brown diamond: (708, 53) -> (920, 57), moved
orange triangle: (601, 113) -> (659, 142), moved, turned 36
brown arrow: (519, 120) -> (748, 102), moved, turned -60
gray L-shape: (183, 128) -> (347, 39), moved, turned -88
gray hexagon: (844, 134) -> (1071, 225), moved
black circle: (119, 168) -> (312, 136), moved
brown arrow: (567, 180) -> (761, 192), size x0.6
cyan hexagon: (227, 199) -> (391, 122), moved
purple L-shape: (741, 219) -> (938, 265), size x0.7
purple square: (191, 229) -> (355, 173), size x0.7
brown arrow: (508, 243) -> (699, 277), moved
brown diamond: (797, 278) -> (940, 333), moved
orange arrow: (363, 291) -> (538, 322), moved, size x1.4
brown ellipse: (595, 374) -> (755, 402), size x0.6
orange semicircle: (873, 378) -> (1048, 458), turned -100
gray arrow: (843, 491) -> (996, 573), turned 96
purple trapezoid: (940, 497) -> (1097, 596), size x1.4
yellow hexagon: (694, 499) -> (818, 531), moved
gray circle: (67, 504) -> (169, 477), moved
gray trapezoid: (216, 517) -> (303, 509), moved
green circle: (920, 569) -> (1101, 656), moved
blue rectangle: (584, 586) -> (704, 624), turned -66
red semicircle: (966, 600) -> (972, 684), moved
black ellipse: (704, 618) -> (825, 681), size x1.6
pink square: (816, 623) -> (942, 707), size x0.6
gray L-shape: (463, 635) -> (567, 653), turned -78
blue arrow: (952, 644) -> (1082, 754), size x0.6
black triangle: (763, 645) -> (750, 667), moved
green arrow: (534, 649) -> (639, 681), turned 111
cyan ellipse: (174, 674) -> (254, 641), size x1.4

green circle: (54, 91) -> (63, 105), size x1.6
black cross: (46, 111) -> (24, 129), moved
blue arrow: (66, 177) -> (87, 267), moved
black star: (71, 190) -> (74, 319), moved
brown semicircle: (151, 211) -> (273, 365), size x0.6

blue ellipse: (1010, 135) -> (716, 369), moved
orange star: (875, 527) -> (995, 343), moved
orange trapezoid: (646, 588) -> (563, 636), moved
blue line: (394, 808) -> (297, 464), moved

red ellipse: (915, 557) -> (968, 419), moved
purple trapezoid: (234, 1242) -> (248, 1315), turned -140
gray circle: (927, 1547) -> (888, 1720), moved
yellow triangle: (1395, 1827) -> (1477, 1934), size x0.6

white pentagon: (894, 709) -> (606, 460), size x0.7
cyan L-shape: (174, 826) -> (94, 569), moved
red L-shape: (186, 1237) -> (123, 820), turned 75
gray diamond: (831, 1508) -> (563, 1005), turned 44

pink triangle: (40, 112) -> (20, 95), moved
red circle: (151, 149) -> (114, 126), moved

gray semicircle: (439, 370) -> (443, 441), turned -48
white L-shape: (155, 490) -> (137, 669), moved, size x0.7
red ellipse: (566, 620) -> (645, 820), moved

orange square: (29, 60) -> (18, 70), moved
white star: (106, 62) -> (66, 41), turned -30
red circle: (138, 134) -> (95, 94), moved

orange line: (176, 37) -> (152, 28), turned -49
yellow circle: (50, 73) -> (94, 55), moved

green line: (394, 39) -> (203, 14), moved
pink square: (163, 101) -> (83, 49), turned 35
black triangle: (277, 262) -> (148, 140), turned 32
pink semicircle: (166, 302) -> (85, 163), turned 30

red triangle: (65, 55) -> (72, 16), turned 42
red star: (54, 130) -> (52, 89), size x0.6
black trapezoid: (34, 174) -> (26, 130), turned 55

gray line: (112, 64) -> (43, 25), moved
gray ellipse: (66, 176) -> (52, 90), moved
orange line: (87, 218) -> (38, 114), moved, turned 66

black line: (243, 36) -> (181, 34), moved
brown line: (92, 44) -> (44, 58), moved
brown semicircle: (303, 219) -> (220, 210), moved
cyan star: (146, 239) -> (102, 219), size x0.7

EXERCISE ->
Please print the material above exactly as it appears, from its first line through the line containing "gray arrow: (843, 491)", inclusive, and stop there.

ANSWER SPACE ->
brown diamond: (708, 53) -> (920, 57), moved
orange triangle: (601, 113) -> (659, 142), moved, turned 36
brown arrow: (519, 120) -> (748, 102), moved, turned -60
gray L-shape: (183, 128) -> (347, 39), moved, turned -88
gray hexagon: (844, 134) -> (1071, 225), moved
black circle: (119, 168) -> (312, 136), moved
brown arrow: (567, 180) -> (761, 192), size x0.6
cyan hexagon: (227, 199) -> (391, 122), moved
purple L-shape: (741, 219) -> (938, 265), size x0.7
purple square: (191, 229) -> (355, 173), size x0.7
brown arrow: (508, 243) -> (699, 277), moved
brown diamond: (797, 278) -> (940, 333), moved
orange arrow: (363, 291) -> (538, 322), moved, size x1.4
brown ellipse: (595, 374) -> (755, 402), size x0.6
orange semicircle: (873, 378) -> (1048, 458), turned -100
gray arrow: (843, 491) -> (996, 573), turned 96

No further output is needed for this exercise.